§ **Required work**:
Reproduce the records below verbatim, starting at the line containing "The black fabric office chair at right has" and ending at the line containing "beneath white matte door at center?", both lines included. Leave the pictures out of your reproduction.

§ **Given data**:

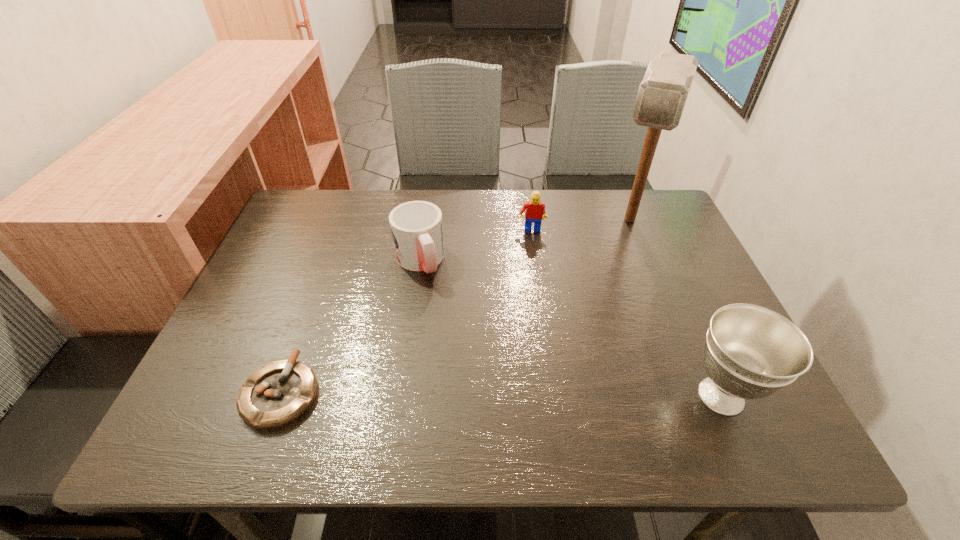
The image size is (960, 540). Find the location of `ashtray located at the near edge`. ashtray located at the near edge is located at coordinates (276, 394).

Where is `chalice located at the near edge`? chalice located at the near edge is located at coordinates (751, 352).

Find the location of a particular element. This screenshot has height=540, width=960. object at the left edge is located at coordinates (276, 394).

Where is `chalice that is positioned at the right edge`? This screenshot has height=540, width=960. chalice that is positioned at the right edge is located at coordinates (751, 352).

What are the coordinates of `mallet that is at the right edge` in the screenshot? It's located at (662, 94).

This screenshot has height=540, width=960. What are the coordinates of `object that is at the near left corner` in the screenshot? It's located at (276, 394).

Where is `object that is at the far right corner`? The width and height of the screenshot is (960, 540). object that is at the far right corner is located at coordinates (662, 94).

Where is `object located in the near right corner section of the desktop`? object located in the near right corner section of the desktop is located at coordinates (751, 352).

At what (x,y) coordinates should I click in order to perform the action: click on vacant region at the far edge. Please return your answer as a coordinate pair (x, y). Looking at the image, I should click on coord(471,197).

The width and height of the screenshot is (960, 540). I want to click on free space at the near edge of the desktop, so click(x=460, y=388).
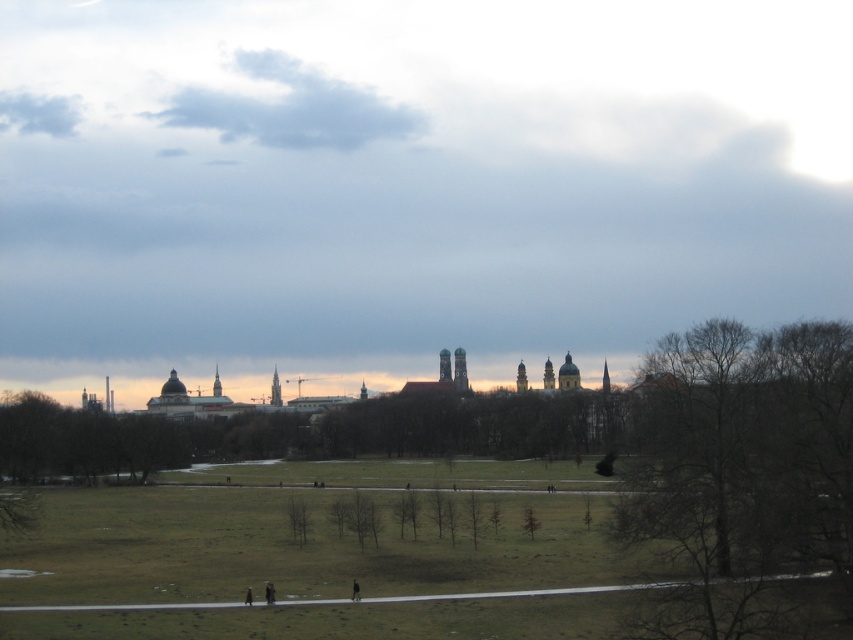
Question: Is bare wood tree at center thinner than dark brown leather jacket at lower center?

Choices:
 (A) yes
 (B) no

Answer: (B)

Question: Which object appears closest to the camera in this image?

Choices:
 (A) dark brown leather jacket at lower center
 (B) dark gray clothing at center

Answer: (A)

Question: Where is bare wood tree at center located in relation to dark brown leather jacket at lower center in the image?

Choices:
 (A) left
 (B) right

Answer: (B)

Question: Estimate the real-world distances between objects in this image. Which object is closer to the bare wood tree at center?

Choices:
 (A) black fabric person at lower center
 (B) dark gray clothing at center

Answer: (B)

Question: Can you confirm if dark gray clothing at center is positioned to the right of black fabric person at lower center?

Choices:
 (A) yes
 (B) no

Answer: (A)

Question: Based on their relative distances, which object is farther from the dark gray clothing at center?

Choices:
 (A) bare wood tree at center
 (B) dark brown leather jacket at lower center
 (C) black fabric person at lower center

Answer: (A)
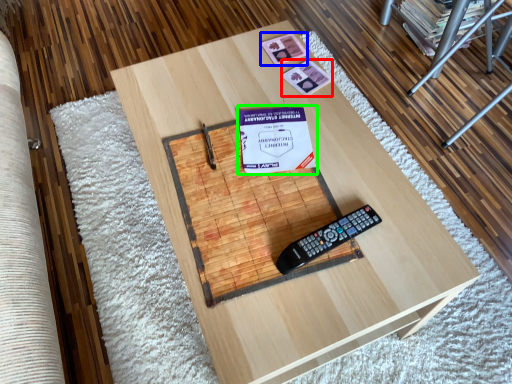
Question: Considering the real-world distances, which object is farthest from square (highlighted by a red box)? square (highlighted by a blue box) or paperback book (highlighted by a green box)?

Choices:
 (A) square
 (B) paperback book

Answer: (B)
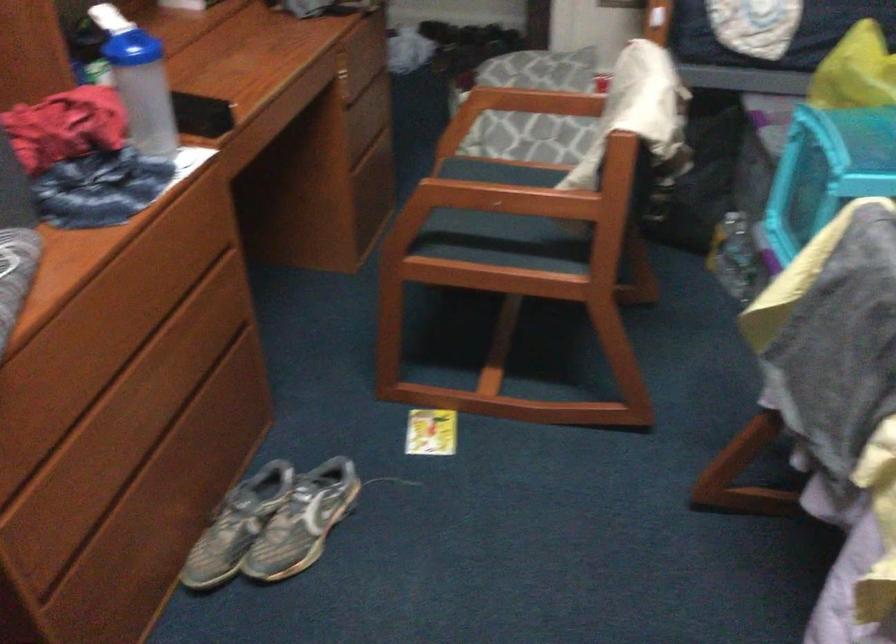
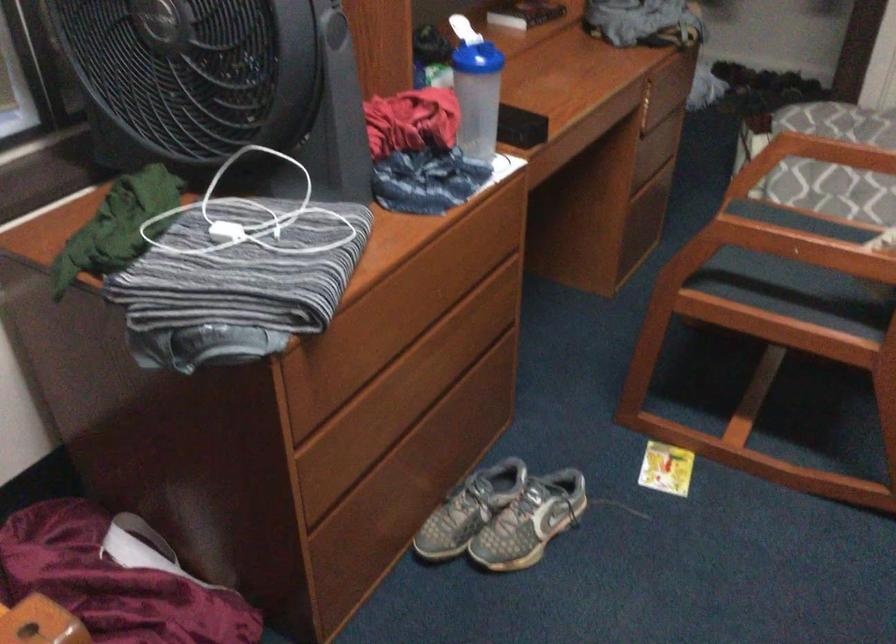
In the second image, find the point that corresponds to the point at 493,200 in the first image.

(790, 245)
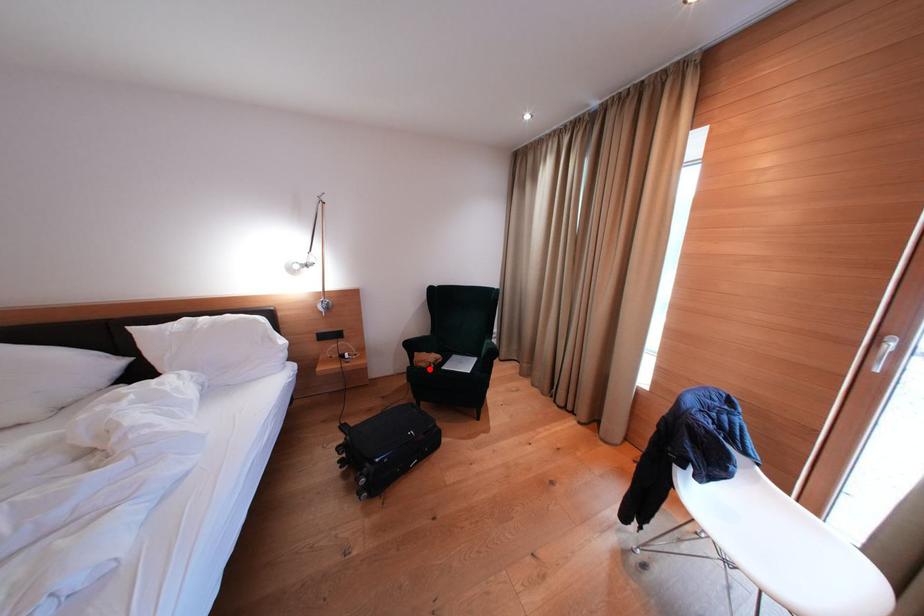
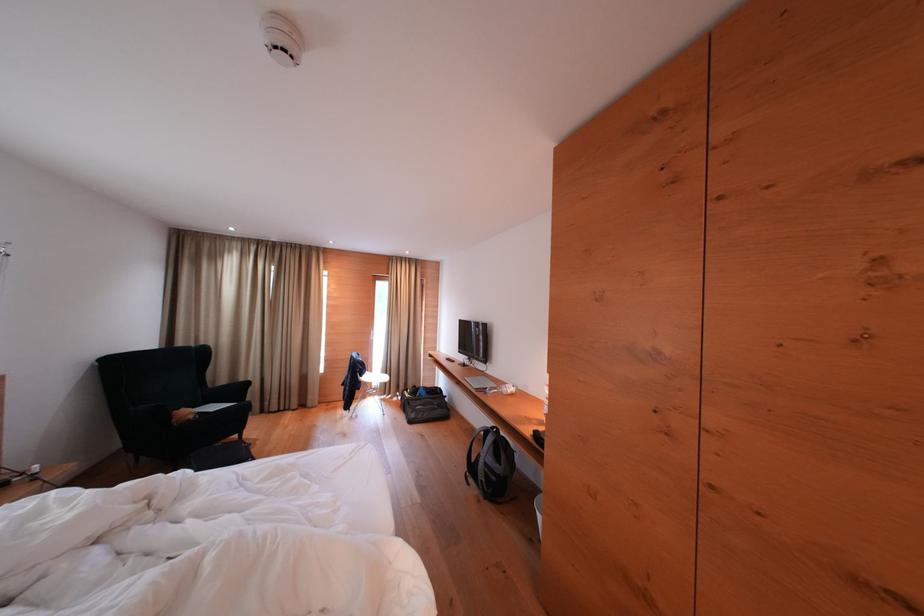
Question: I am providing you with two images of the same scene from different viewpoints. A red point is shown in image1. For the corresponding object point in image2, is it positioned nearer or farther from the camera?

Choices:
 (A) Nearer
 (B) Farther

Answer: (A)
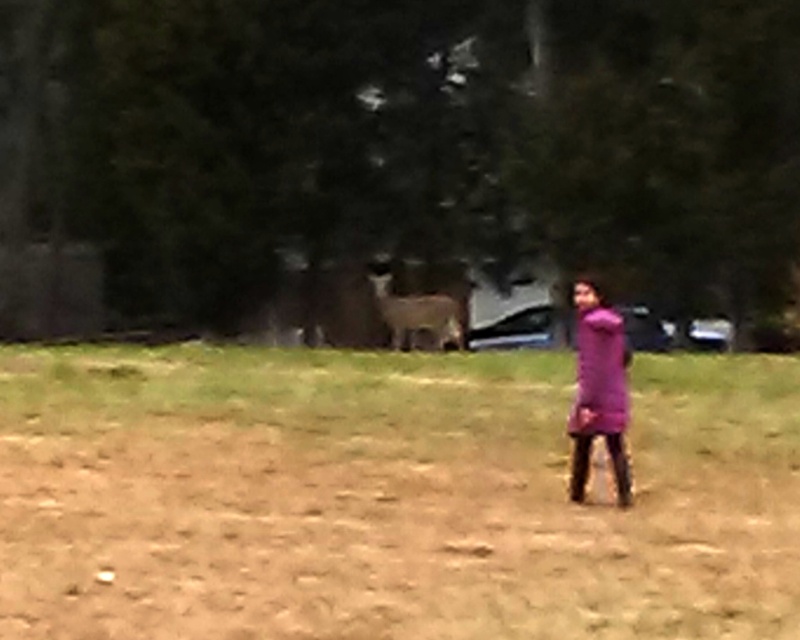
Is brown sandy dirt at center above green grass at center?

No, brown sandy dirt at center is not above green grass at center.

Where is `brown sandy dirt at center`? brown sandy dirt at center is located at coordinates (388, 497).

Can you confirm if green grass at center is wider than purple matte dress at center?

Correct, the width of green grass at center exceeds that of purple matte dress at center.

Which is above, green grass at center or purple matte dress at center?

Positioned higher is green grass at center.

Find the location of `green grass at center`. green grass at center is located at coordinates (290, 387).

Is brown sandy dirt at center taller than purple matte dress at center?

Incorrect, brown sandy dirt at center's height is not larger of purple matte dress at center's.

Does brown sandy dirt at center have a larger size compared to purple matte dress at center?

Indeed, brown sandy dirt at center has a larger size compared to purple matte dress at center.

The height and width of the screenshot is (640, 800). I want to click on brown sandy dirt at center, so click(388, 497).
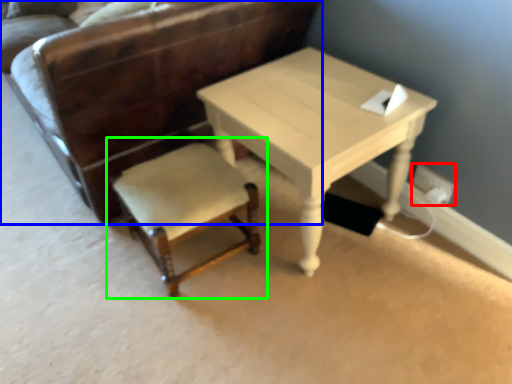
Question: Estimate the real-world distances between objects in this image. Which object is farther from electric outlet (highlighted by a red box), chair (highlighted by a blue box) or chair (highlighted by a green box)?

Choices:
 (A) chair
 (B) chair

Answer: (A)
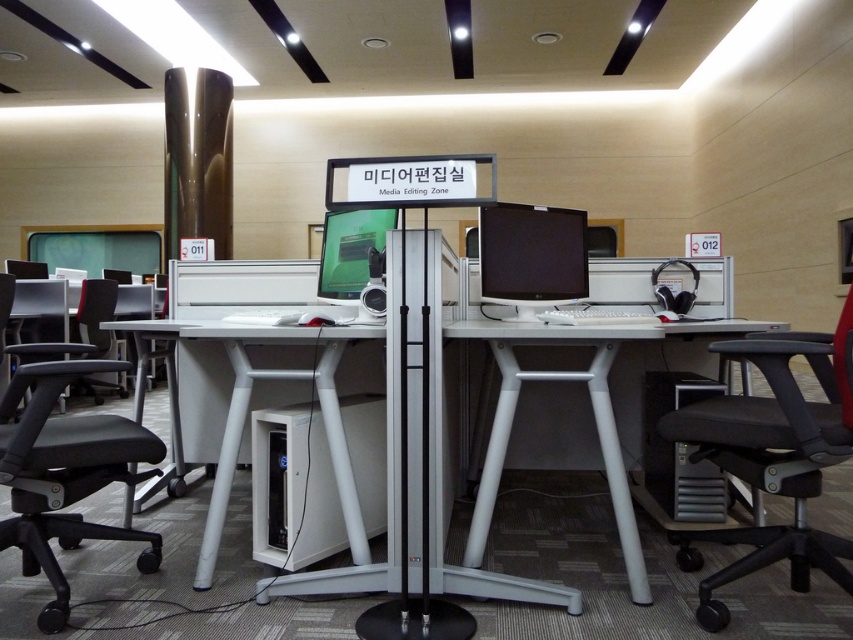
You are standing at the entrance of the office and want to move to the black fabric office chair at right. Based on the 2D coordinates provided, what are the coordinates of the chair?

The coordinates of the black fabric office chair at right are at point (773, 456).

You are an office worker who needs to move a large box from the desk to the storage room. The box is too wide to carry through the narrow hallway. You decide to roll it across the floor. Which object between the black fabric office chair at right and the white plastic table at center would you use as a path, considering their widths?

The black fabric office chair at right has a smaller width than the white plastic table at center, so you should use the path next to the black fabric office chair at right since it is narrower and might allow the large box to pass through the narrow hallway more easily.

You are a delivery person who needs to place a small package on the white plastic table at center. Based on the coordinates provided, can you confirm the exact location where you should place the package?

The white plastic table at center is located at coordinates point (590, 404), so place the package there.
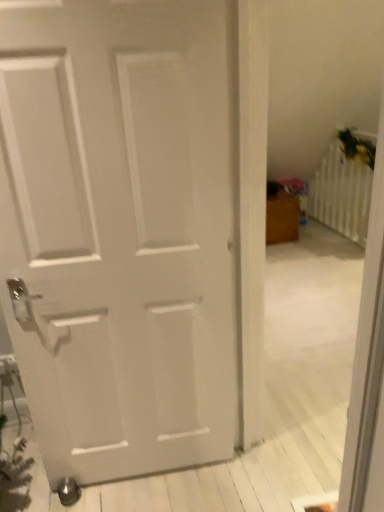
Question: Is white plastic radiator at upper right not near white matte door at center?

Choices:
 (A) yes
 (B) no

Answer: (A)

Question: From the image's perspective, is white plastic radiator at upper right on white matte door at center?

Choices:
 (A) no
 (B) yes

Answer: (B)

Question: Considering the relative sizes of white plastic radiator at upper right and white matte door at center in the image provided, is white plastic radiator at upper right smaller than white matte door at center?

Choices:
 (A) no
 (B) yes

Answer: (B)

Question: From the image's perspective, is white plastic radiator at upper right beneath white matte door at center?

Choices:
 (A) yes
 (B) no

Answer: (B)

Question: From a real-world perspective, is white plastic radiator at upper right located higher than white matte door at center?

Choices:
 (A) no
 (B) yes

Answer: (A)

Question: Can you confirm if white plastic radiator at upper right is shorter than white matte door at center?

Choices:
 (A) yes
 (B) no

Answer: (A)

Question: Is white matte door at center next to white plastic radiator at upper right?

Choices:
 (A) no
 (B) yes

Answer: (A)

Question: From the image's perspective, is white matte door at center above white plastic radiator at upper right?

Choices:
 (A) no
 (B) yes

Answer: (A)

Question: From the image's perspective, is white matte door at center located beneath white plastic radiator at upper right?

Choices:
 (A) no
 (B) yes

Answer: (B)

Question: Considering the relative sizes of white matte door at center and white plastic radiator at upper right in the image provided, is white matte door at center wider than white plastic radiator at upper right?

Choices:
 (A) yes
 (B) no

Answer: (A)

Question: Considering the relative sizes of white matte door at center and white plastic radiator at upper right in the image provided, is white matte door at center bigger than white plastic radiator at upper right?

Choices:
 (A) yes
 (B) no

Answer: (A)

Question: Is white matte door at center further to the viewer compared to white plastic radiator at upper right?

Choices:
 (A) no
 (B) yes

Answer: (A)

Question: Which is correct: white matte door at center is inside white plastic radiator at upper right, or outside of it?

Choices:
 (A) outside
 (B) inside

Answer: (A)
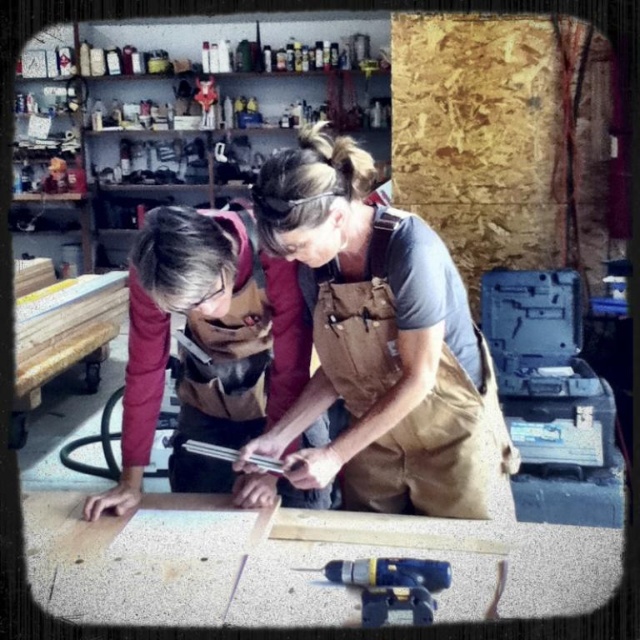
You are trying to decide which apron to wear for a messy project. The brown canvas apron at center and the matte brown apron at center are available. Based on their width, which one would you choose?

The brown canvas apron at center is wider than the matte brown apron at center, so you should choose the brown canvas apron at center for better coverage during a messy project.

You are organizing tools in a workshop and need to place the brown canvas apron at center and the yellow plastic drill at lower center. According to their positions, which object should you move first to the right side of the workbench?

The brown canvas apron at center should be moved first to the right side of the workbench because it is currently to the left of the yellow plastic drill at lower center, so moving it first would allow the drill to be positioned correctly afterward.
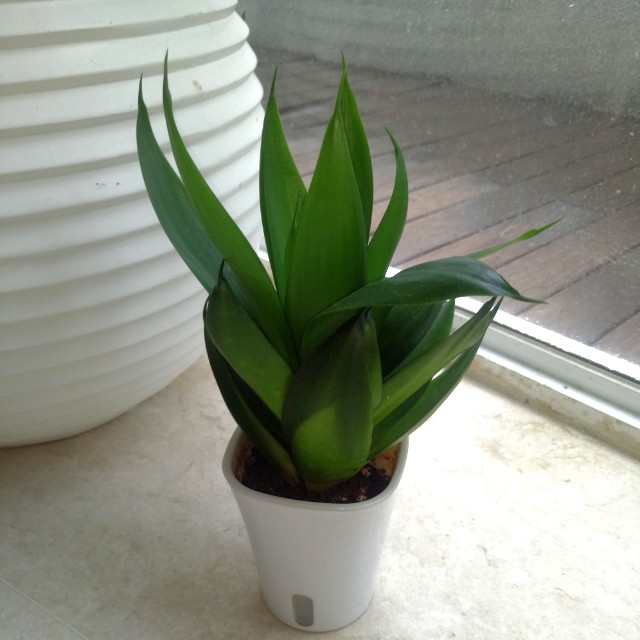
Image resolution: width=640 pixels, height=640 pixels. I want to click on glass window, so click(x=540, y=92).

§ **Reply**:
The black fabric office chair at right has a smaller width than the white plastic table at center, so you should use the path next to the black fabric office chair at right since it is narrower and might allow the large box to pass through the narrow hallway more easily.

You are a delivery person who needs to place a small package on the white plastic table at center. Based on the coordinates provided, can you confirm the exact location where you should place the package?

The white plastic table at center is located at coordinates point (590, 404), so place the package there.
Question: Is white plastic radiator at upper right not near white matte door at center?

Choices:
 (A) yes
 (B) no

Answer: (A)

Question: From the image's perspective, is white plastic radiator at upper right on white matte door at center?

Choices:
 (A) no
 (B) yes

Answer: (B)

Question: Considering the relative sizes of white plastic radiator at upper right and white matte door at center in the image provided, is white plastic radiator at upper right smaller than white matte door at center?

Choices:
 (A) no
 (B) yes

Answer: (B)

Question: From the image's perspective, is white plastic radiator at upper right beneath white matte door at center?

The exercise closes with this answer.